* Aim: Please extract all of the items below and reproduce every line of them word for word, without any changes.

++++++++

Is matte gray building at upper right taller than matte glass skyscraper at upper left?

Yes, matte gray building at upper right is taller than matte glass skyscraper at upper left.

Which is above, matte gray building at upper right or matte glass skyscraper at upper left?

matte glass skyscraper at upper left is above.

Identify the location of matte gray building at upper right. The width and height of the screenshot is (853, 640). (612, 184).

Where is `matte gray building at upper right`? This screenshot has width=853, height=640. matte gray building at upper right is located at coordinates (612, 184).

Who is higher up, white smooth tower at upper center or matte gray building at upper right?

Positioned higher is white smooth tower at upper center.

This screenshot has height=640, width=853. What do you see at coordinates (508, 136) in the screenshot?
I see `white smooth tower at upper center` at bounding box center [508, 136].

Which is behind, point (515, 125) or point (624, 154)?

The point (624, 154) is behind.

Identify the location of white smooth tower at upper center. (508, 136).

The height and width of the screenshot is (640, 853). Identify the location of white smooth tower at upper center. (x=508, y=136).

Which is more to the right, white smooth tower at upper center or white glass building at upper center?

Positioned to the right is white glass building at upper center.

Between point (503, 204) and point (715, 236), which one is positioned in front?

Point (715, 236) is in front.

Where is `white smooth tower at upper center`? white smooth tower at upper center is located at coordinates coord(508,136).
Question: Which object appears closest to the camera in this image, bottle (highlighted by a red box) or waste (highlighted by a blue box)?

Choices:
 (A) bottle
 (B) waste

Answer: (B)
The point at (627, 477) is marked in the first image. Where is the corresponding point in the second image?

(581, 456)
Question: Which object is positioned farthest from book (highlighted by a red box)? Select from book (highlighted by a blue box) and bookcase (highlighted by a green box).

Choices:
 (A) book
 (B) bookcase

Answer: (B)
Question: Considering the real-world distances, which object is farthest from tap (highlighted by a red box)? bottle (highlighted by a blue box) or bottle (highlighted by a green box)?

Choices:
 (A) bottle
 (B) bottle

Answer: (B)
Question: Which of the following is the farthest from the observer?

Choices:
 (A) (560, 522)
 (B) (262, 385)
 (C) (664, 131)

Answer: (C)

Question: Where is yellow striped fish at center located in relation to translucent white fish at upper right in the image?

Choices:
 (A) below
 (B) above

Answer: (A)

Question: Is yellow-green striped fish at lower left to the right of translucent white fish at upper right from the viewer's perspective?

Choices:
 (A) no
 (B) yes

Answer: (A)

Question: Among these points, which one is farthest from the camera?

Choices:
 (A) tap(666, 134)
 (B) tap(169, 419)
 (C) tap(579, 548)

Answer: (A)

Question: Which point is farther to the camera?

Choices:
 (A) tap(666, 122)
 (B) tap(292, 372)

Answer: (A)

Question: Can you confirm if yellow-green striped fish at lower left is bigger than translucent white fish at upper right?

++++++++

* Output:
Is matte gray building at upper right taller than matte glass skyscraper at upper left?

Yes, matte gray building at upper right is taller than matte glass skyscraper at upper left.

Which is above, matte gray building at upper right or matte glass skyscraper at upper left?

matte glass skyscraper at upper left is above.

Identify the location of matte gray building at upper right. The width and height of the screenshot is (853, 640). (612, 184).

Where is `matte gray building at upper right`? This screenshot has width=853, height=640. matte gray building at upper right is located at coordinates (612, 184).

Who is higher up, white smooth tower at upper center or matte gray building at upper right?

Positioned higher is white smooth tower at upper center.

This screenshot has height=640, width=853. What do you see at coordinates (508, 136) in the screenshot?
I see `white smooth tower at upper center` at bounding box center [508, 136].

Which is behind, point (515, 125) or point (624, 154)?

The point (624, 154) is behind.

Identify the location of white smooth tower at upper center. (508, 136).

The height and width of the screenshot is (640, 853). Identify the location of white smooth tower at upper center. (x=508, y=136).

Which is more to the right, white smooth tower at upper center or white glass building at upper center?

Positioned to the right is white glass building at upper center.

Between point (503, 204) and point (715, 236), which one is positioned in front?

Point (715, 236) is in front.

Where is `white smooth tower at upper center`? white smooth tower at upper center is located at coordinates coord(508,136).
Question: Which object appears closest to the camera in this image, bottle (highlighted by a red box) or waste (highlighted by a blue box)?

Choices:
 (A) bottle
 (B) waste

Answer: (B)
The point at (627, 477) is marked in the first image. Where is the corresponding point in the second image?

(581, 456)
Question: Which object is positioned farthest from book (highlighted by a red box)? Select from book (highlighted by a blue box) and bookcase (highlighted by a green box).

Choices:
 (A) book
 (B) bookcase

Answer: (B)
Question: Considering the real-world distances, which object is farthest from tap (highlighted by a red box)? bottle (highlighted by a blue box) or bottle (highlighted by a green box)?

Choices:
 (A) bottle
 (B) bottle

Answer: (B)
Question: Which of the following is the farthest from the observer?

Choices:
 (A) (560, 522)
 (B) (262, 385)
 (C) (664, 131)

Answer: (C)

Question: Where is yellow striped fish at center located in relation to translucent white fish at upper right in the image?

Choices:
 (A) below
 (B) above

Answer: (A)

Question: Is yellow-green striped fish at lower left to the right of translucent white fish at upper right from the viewer's perspective?

Choices:
 (A) no
 (B) yes

Answer: (A)

Question: Among these points, which one is farthest from the camera?

Choices:
 (A) tap(666, 134)
 (B) tap(169, 419)
 (C) tap(579, 548)

Answer: (A)

Question: Which point is farther to the camera?

Choices:
 (A) tap(666, 122)
 (B) tap(292, 372)

Answer: (A)

Question: Can you confirm if yellow-green striped fish at lower left is bigger than translucent white fish at upper right?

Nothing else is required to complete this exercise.